*DATA EXTRACT*:
◇ ◇ ◇ ◇ ◇ ◇ ◇

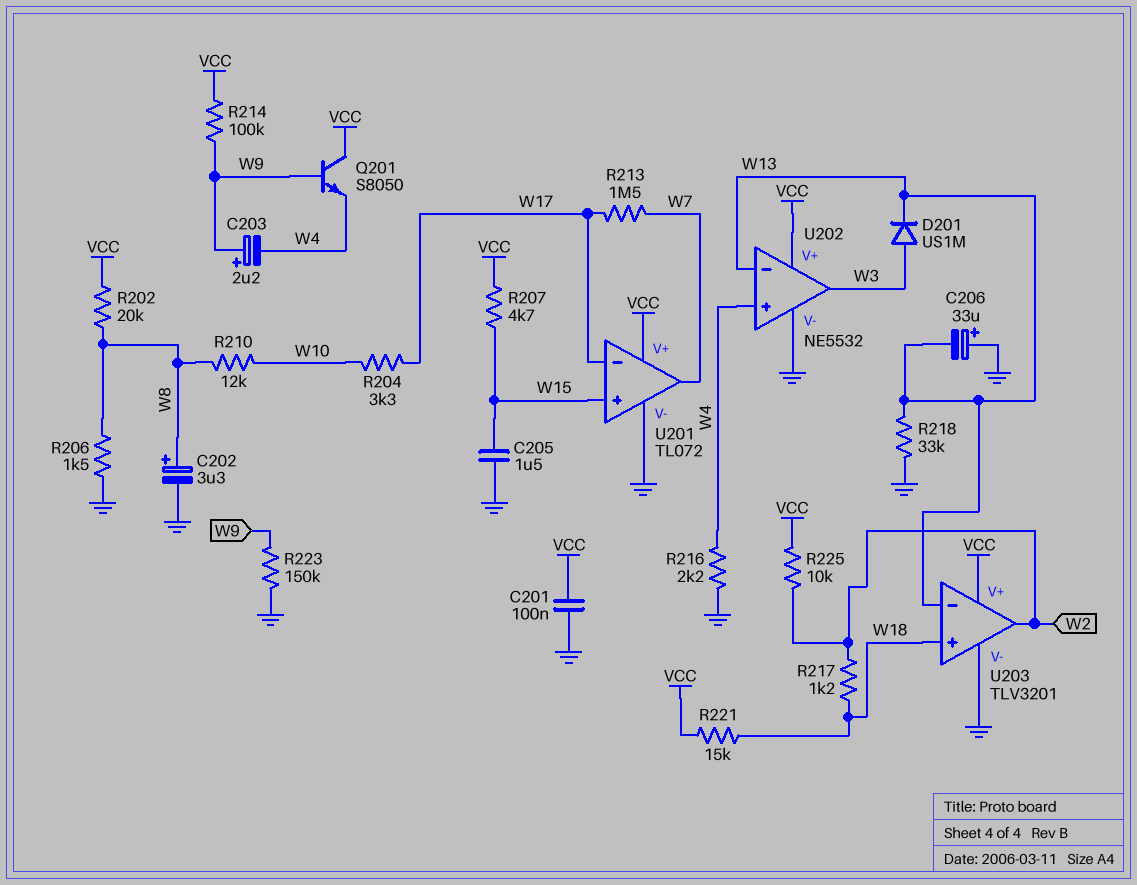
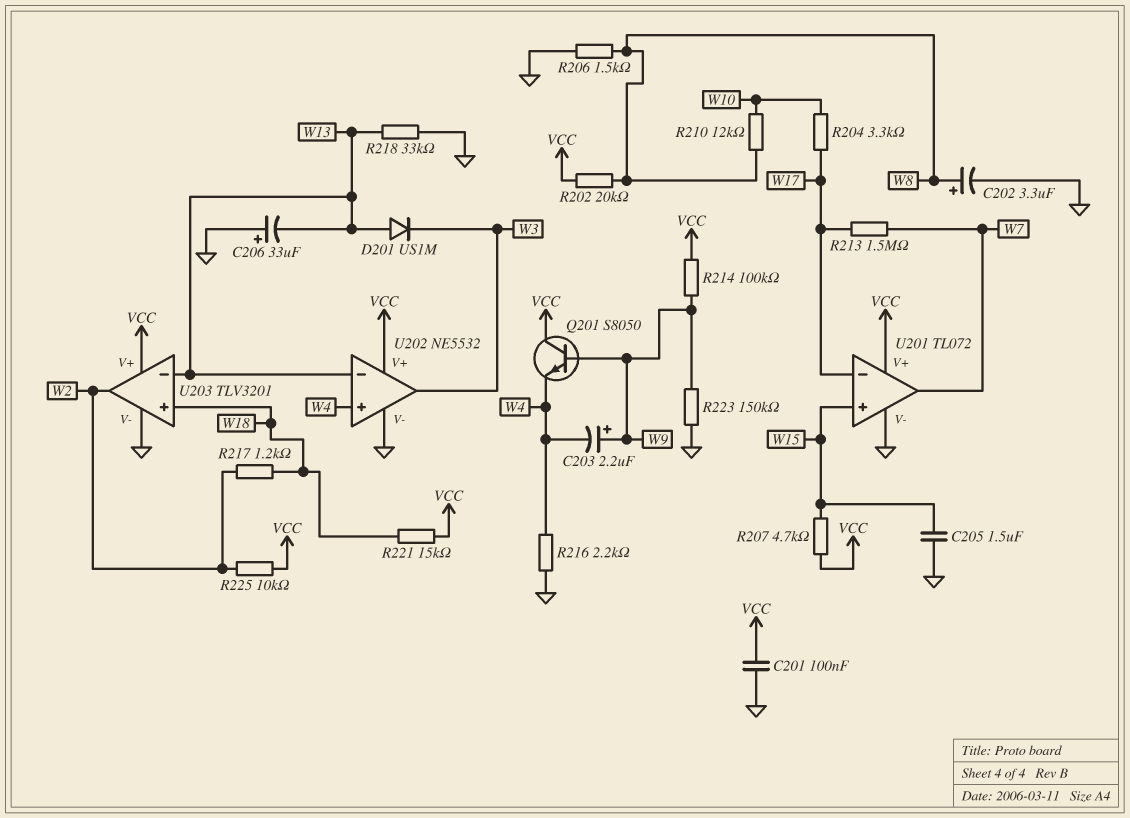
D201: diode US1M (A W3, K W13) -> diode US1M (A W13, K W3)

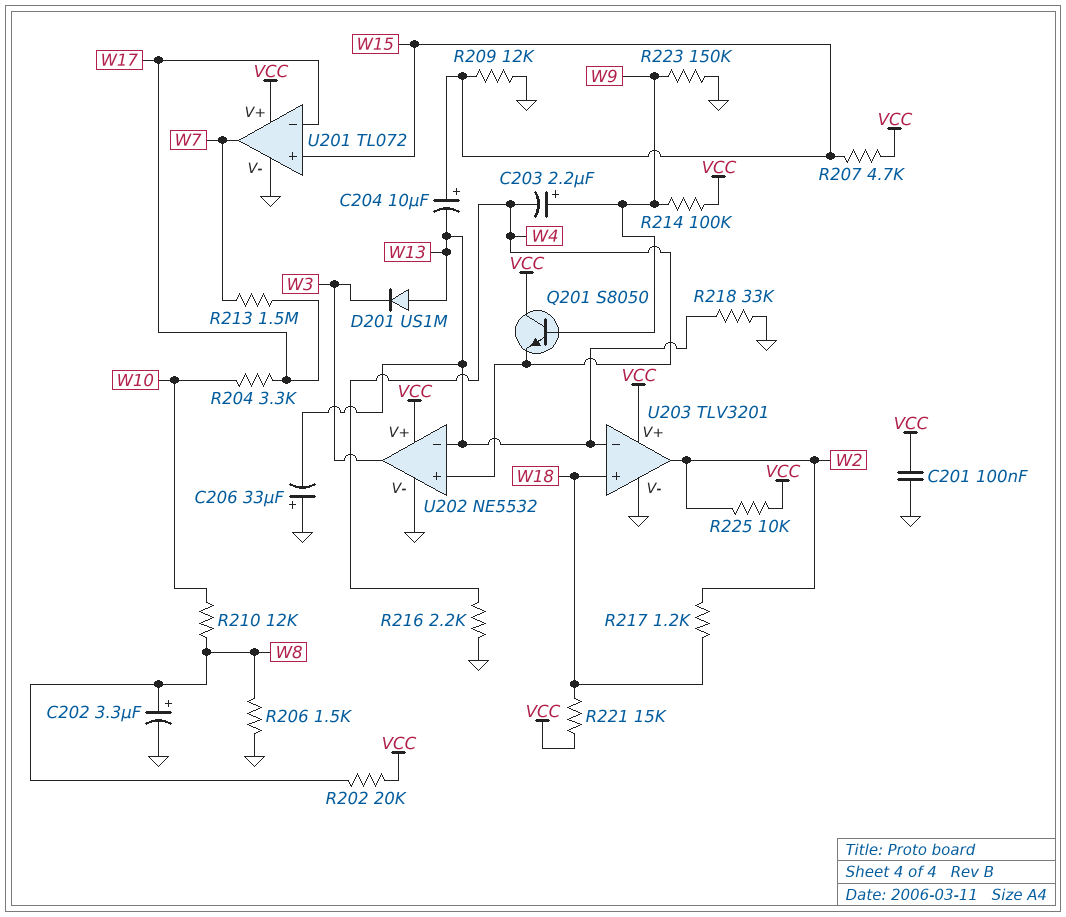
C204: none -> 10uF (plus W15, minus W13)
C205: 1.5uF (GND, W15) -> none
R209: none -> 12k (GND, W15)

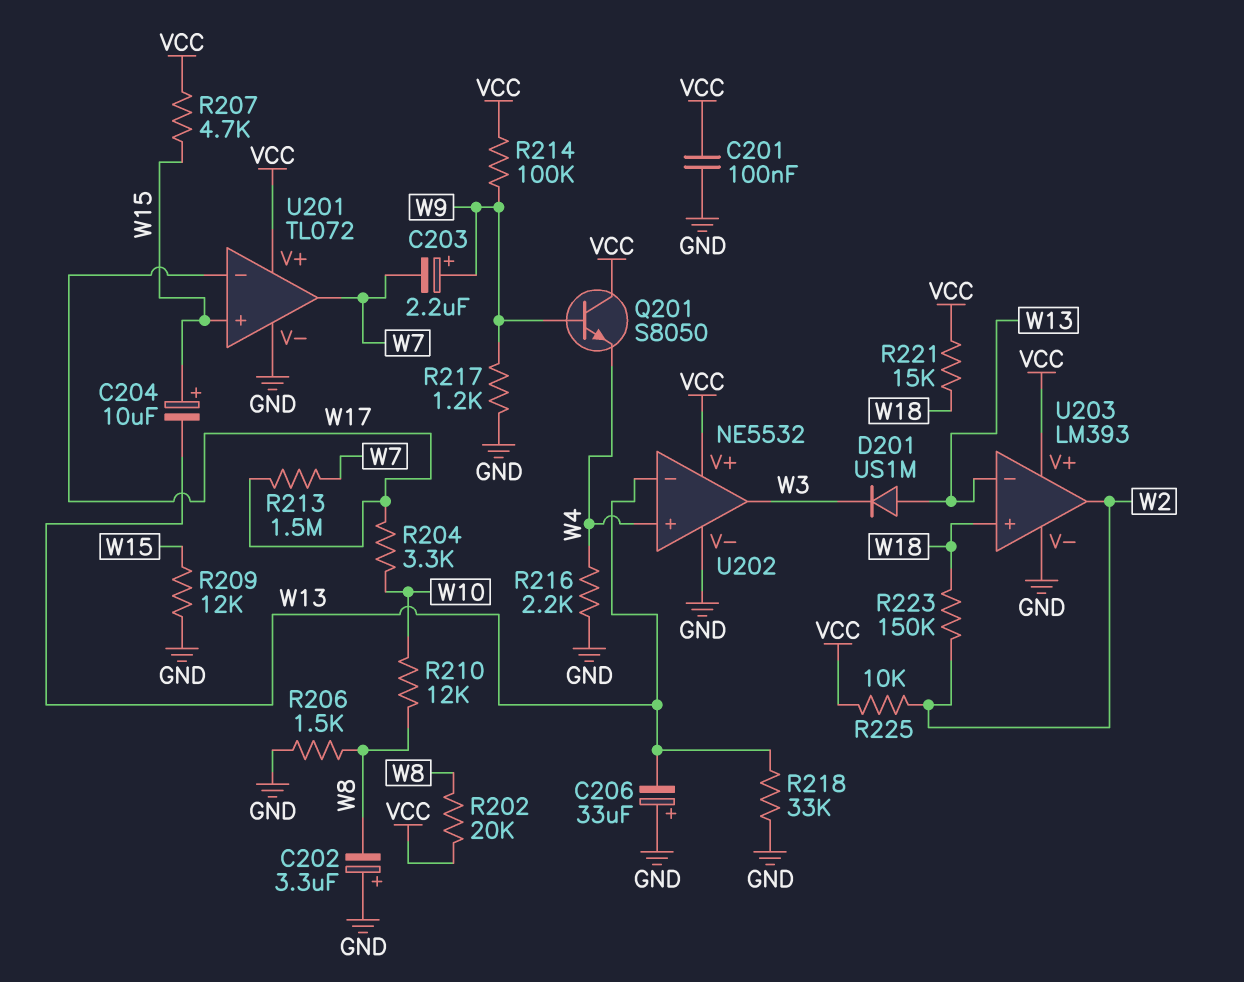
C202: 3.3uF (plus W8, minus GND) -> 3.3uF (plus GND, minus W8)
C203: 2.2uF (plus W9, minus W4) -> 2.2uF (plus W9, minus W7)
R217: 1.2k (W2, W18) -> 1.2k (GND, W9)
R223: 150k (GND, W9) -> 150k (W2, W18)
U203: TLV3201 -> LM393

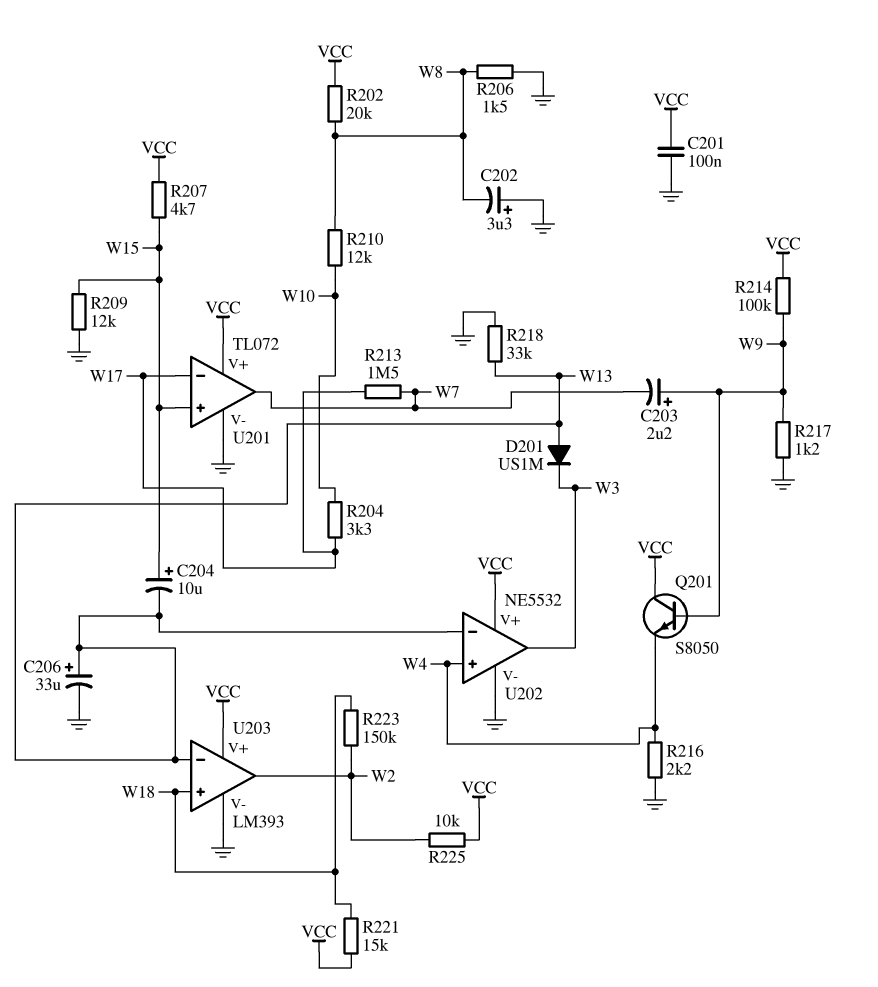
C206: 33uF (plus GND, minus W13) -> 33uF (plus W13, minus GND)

◇ ◇ ◇ ◇ ◇ ◇ ◇

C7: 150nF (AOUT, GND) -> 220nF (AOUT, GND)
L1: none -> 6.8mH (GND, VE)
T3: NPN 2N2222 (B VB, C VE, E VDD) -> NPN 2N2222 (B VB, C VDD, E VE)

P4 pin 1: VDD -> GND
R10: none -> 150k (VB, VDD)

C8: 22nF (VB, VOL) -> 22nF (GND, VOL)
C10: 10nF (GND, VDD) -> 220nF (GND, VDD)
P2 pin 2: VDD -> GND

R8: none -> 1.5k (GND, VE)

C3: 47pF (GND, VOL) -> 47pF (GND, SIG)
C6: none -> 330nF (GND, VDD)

◇ ◇ ◇ ◇ ◇ ◇ ◇

*WORK ITEM*: Look back at the entries above. Retype the line with "R8: none -> 1.5k (GND, VE)", the line with "C6: none -> 330nF (GND, VDD)", and all lines in between.

*EXERCISE ANSWER*:
R8: none -> 1.5k (GND, VE)

C3: 47pF (GND, VOL) -> 47pF (GND, SIG)
C6: none -> 330nF (GND, VDD)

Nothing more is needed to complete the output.